**RECORDS SUPPLIED**

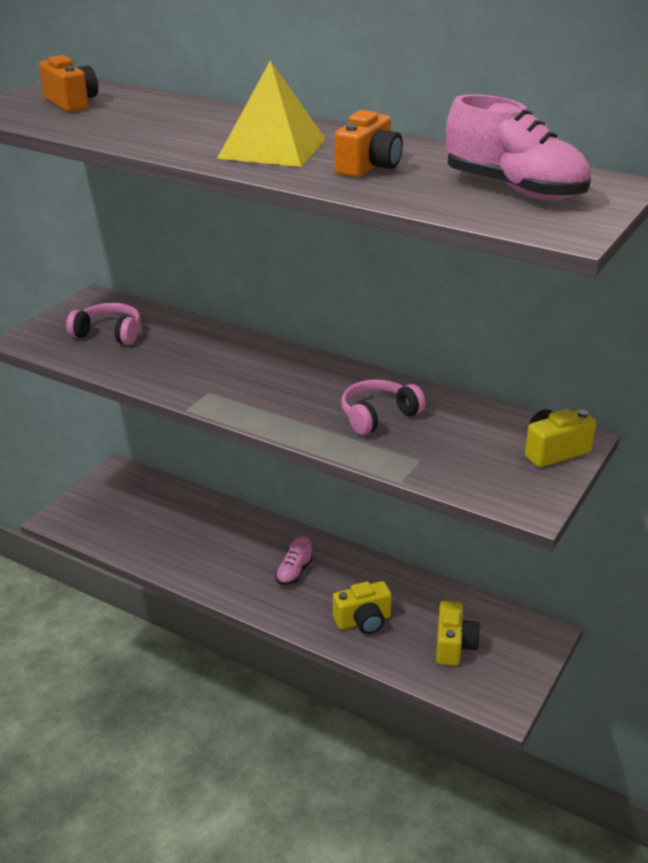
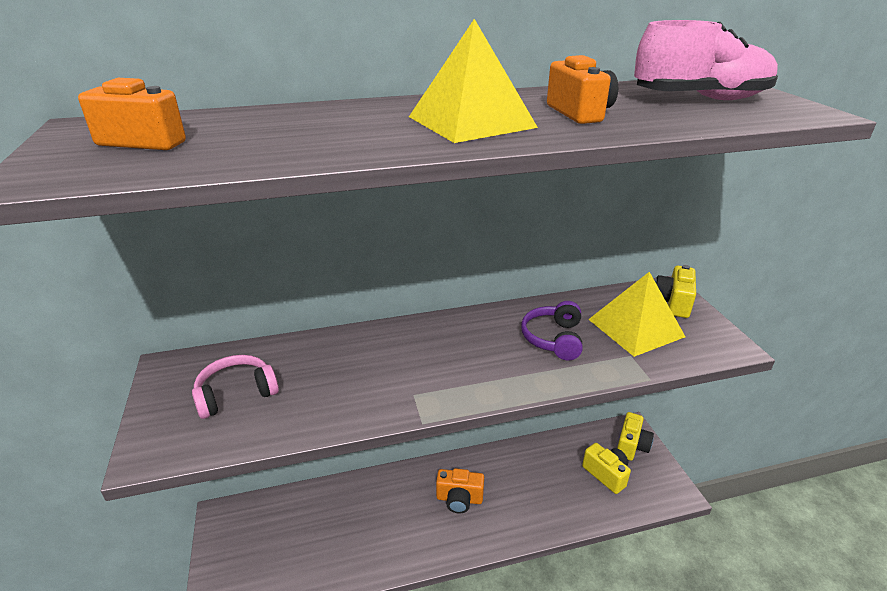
camera: 45 degrees left, 0 degrees up
(294, 573) = (459, 499): pink shoe -> orange camera
(363, 621) = (543, 499): yellow camera -> yellow camera (631, 446)
(378, 416) = (553, 339): pink headphones -> purple headphones
(469, 447) = (635, 327): none -> yellow pyramid

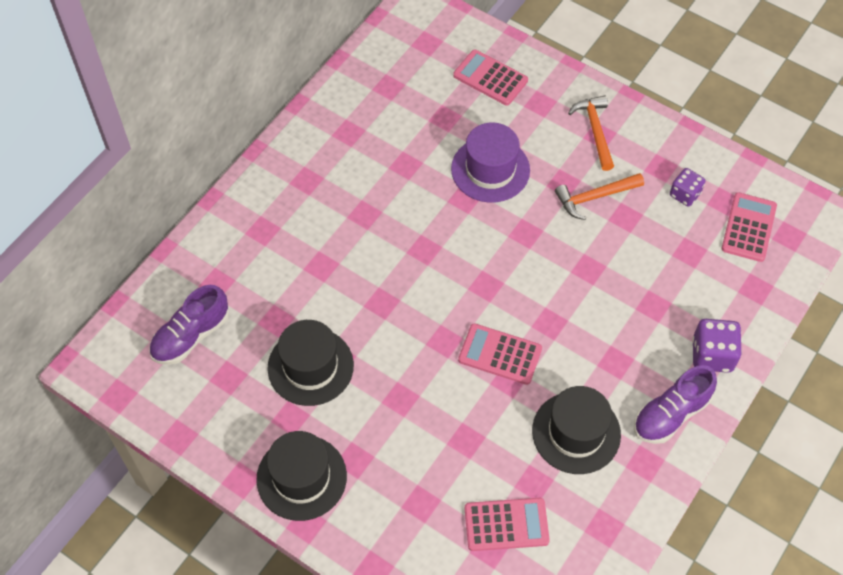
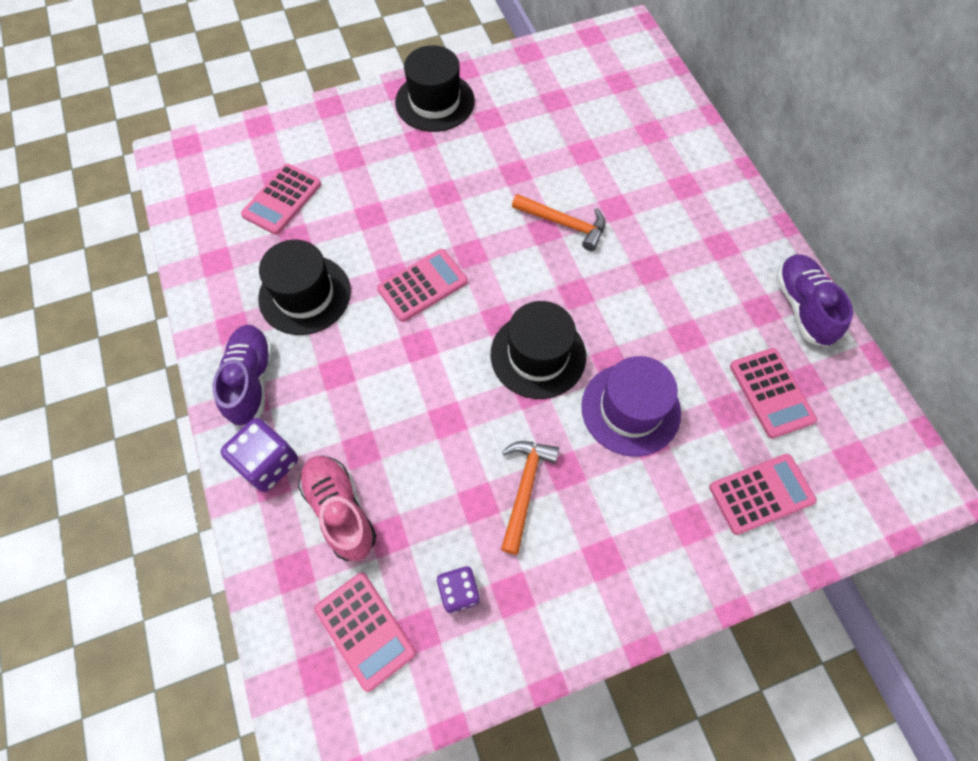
camera: 125 degrees right, 5 degrees up
(191, 336) = (611, 94): purple shoe -> purple shoe (802, 307)
(310, 366) = (522, 152): black hat -> black hat (538, 355)
(413, 101) = (771, 393): none -> pink calculator
(595, 131) = (612, 557): orange hammer -> orange hammer (563, 223)
(700, 289) = (340, 510): none -> pink shoe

**TO DO**
With the line containing "(191, 336) = (611, 94): purple" as the first and the last line of the records as the final one, print exactly the lines in that span.

**EXERCISE SOLUTION**
(191, 336) = (611, 94): purple shoe -> purple shoe (802, 307)
(310, 366) = (522, 152): black hat -> black hat (538, 355)
(413, 101) = (771, 393): none -> pink calculator
(595, 131) = (612, 557): orange hammer -> orange hammer (563, 223)
(700, 289) = (340, 510): none -> pink shoe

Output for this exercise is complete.